[Aim of the task]
The entries are to be printed again word for word, but no picture may appear.

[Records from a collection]
▬▬▬

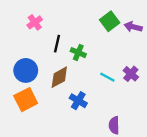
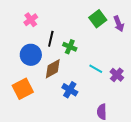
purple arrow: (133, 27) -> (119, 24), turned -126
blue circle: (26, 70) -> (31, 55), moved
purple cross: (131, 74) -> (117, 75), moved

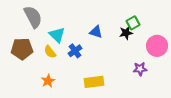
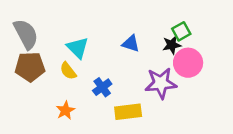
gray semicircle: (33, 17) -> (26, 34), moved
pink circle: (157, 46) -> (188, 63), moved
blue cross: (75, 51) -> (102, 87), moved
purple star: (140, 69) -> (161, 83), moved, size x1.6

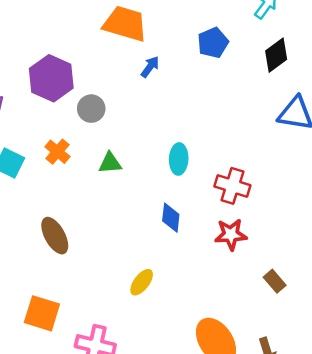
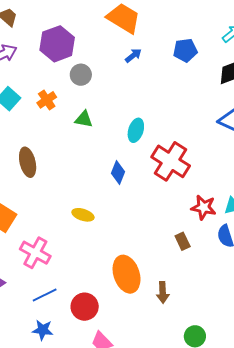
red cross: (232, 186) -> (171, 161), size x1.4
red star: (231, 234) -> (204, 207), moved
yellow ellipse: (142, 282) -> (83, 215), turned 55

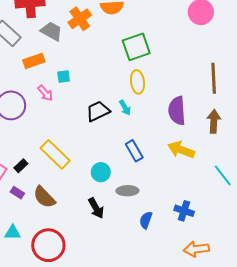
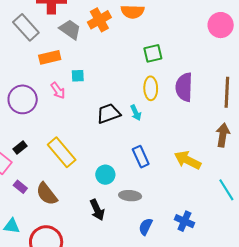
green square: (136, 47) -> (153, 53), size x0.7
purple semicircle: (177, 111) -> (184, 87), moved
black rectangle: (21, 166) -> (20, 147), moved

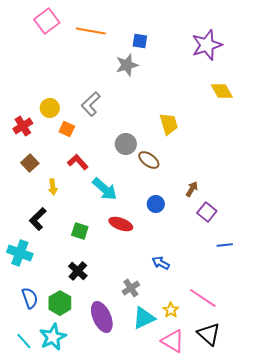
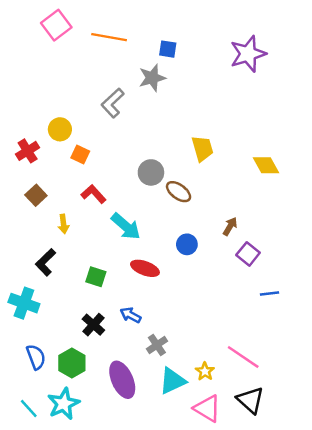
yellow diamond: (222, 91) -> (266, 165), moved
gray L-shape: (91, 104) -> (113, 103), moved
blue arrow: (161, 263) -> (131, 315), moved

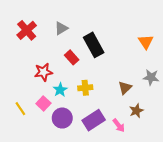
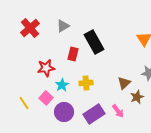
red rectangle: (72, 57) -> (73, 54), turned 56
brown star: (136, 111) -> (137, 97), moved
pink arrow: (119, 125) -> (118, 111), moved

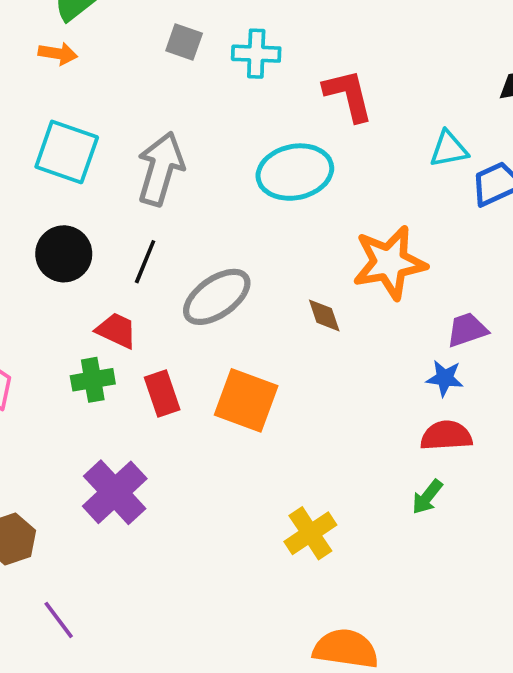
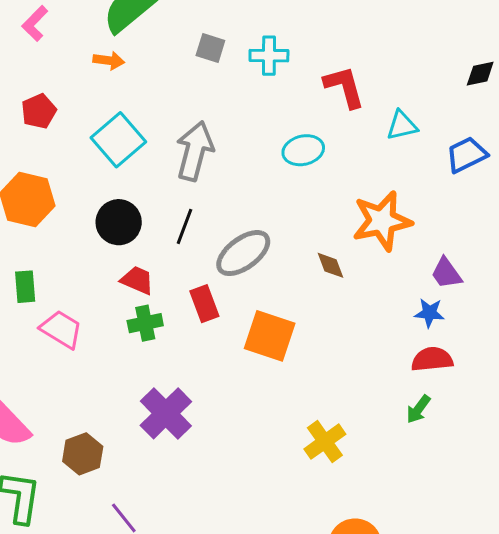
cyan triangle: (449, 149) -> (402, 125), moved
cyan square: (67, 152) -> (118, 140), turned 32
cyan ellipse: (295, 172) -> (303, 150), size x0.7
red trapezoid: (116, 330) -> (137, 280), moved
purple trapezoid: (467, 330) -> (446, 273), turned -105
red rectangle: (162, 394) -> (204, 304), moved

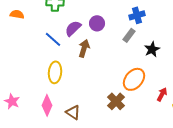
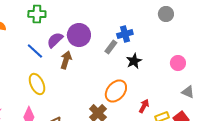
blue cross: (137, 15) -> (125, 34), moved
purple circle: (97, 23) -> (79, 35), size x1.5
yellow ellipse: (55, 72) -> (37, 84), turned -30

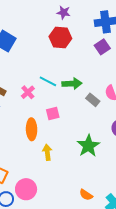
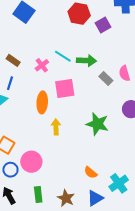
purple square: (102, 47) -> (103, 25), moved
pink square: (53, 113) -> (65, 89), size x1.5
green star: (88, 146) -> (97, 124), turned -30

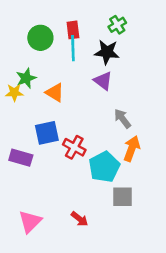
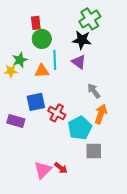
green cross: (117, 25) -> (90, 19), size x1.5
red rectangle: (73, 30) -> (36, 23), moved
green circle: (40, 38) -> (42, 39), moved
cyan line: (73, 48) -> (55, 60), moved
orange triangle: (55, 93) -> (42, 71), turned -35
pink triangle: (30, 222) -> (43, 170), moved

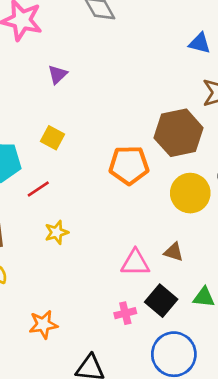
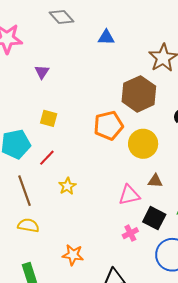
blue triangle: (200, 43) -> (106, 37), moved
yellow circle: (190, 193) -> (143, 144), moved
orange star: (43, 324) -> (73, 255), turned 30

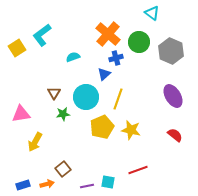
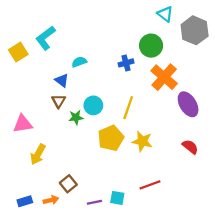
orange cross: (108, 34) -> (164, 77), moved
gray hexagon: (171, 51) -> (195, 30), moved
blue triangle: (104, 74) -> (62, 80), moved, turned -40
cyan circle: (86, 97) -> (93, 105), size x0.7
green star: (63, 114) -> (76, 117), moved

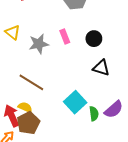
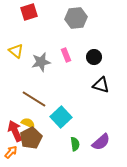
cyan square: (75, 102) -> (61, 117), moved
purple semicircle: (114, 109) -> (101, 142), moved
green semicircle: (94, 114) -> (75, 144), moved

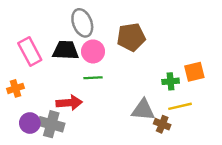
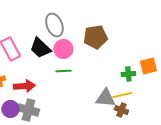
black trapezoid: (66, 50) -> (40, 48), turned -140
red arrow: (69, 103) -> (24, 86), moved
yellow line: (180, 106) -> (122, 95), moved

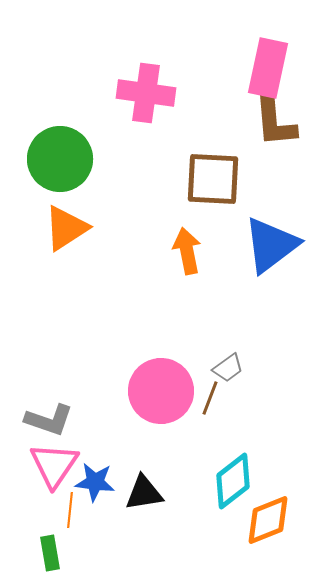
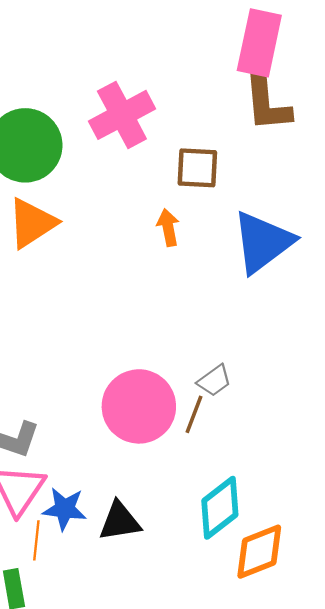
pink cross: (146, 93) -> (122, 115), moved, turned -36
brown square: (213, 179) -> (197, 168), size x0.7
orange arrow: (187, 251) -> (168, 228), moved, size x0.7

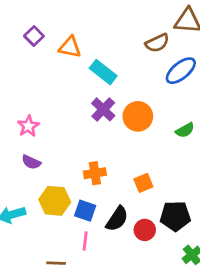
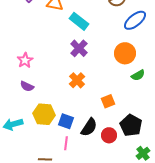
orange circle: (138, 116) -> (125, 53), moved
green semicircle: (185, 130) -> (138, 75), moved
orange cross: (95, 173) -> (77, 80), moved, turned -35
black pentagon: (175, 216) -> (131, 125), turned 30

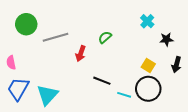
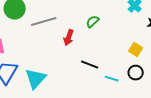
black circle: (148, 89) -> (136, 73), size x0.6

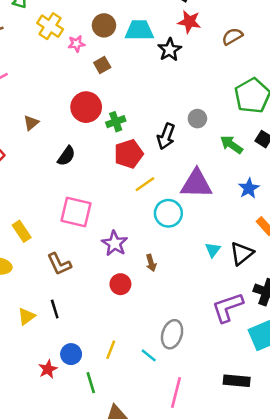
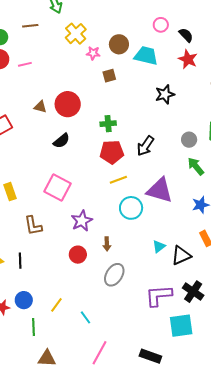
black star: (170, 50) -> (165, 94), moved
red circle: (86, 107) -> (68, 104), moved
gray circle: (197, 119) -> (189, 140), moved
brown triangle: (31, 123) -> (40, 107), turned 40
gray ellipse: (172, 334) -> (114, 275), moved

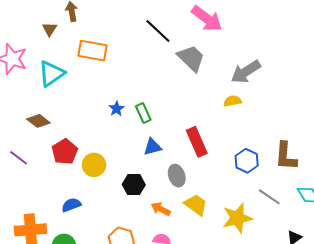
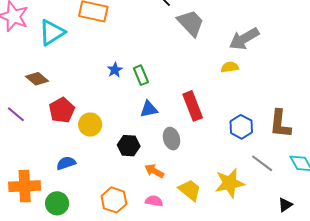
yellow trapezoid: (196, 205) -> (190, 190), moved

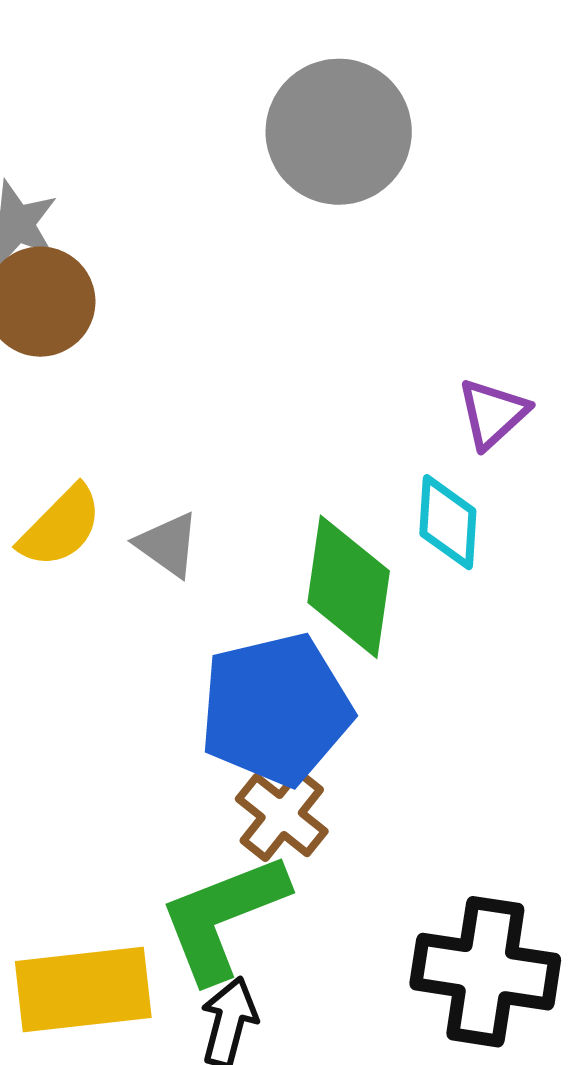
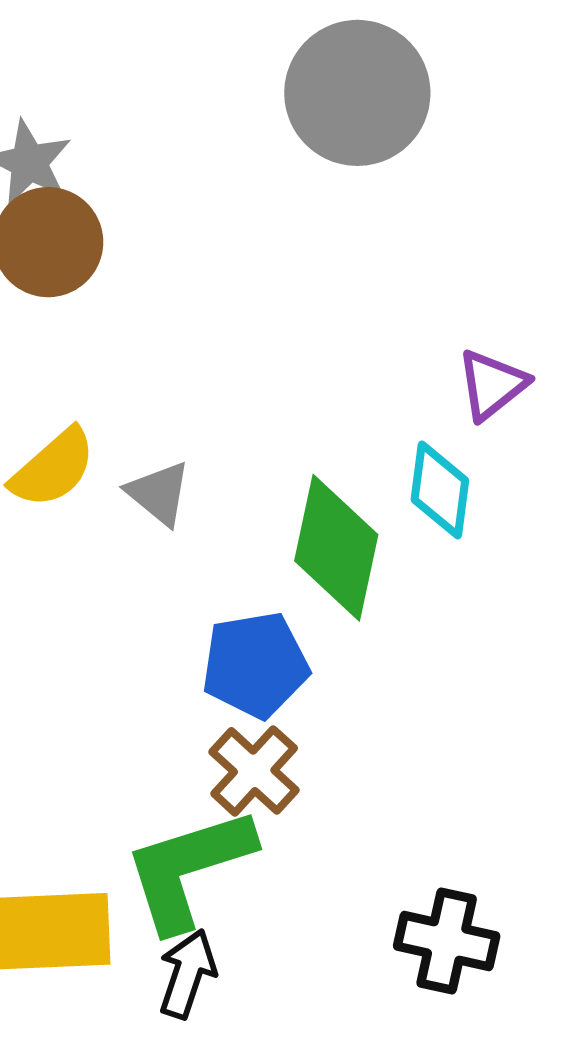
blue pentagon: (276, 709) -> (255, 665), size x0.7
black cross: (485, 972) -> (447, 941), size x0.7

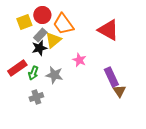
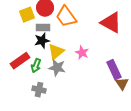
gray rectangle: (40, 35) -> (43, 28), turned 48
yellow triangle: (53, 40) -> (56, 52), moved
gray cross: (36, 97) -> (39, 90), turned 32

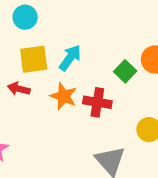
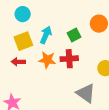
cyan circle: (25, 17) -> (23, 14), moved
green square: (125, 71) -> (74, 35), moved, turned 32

▬▬▬

[Response box]
purple arrow: (133, 27) -> (119, 24), turned -126
blue circle: (26, 70) -> (31, 55), moved
purple cross: (131, 74) -> (117, 75), moved

gray semicircle: (33, 17) -> (26, 34), moved
pink circle: (157, 46) -> (188, 63), moved
blue cross: (75, 51) -> (102, 87), moved
purple star: (140, 69) -> (161, 83), moved, size x1.6

red cross: (232, 186) -> (171, 161), size x1.4
red star: (231, 234) -> (204, 207), moved
yellow ellipse: (142, 282) -> (83, 215), turned 55

green square: (136, 47) -> (153, 53), size x0.7
purple semicircle: (177, 111) -> (184, 87), moved
black rectangle: (21, 166) -> (20, 147), moved

yellow diamond: (222, 91) -> (266, 165), moved
gray L-shape: (91, 104) -> (113, 103), moved
blue arrow: (161, 263) -> (131, 315), moved

red rectangle: (72, 57) -> (73, 54), turned 56
brown star: (136, 111) -> (137, 97), moved
pink arrow: (119, 125) -> (118, 111), moved

cyan triangle: (449, 149) -> (402, 125), moved
cyan square: (67, 152) -> (118, 140), turned 32
cyan ellipse: (295, 172) -> (303, 150), size x0.7
red trapezoid: (116, 330) -> (137, 280), moved
purple trapezoid: (467, 330) -> (446, 273), turned -105
red rectangle: (162, 394) -> (204, 304), moved

blue cross: (137, 15) -> (125, 34), moved
purple circle: (97, 23) -> (79, 35), size x1.5
yellow ellipse: (55, 72) -> (37, 84), turned -30

purple square: (102, 47) -> (103, 25), moved
pink square: (53, 113) -> (65, 89), size x1.5
green star: (88, 146) -> (97, 124), turned -30

green cross: (117, 25) -> (90, 19), size x1.5
red rectangle: (73, 30) -> (36, 23), moved
green circle: (40, 38) -> (42, 39), moved
cyan line: (73, 48) -> (55, 60), moved
orange triangle: (55, 93) -> (42, 71), turned -35
pink triangle: (30, 222) -> (43, 170), moved

blue triangle: (200, 43) -> (106, 37), moved
yellow circle: (190, 193) -> (143, 144), moved
orange star: (43, 324) -> (73, 255), turned 30

orange cross: (108, 34) -> (164, 77), moved
gray hexagon: (171, 51) -> (195, 30), moved
blue triangle: (104, 74) -> (62, 80), moved, turned -40
cyan circle: (86, 97) -> (93, 105), size x0.7
green star: (63, 114) -> (76, 117), moved

cyan square: (75, 102) -> (61, 117), moved
purple semicircle: (114, 109) -> (101, 142), moved
green semicircle: (94, 114) -> (75, 144), moved

black trapezoid: (66, 50) -> (40, 48), turned -140
red arrow: (69, 103) -> (24, 86), moved
yellow line: (180, 106) -> (122, 95), moved

pink cross: (146, 93) -> (122, 115), moved, turned -36
brown square: (213, 179) -> (197, 168), size x0.7
orange arrow: (187, 251) -> (168, 228), moved, size x0.7

orange circle: (138, 116) -> (125, 53), moved
green semicircle: (185, 130) -> (138, 75), moved
orange cross: (95, 173) -> (77, 80), moved, turned -35
black pentagon: (175, 216) -> (131, 125), turned 30

black circle: (148, 89) -> (136, 73), size x0.6

black star: (170, 50) -> (165, 94), moved
red circle: (86, 107) -> (68, 104), moved
gray circle: (197, 119) -> (189, 140), moved
brown triangle: (31, 123) -> (40, 107), turned 40
gray ellipse: (172, 334) -> (114, 275), moved

yellow trapezoid: (196, 205) -> (190, 190), moved

blue pentagon: (276, 709) -> (255, 665), size x0.7
black cross: (485, 972) -> (447, 941), size x0.7

gray rectangle: (40, 35) -> (43, 28), turned 48
yellow triangle: (53, 40) -> (56, 52), moved
gray cross: (36, 97) -> (39, 90), turned 32

cyan circle: (25, 17) -> (23, 14), moved
green square: (125, 71) -> (74, 35), moved, turned 32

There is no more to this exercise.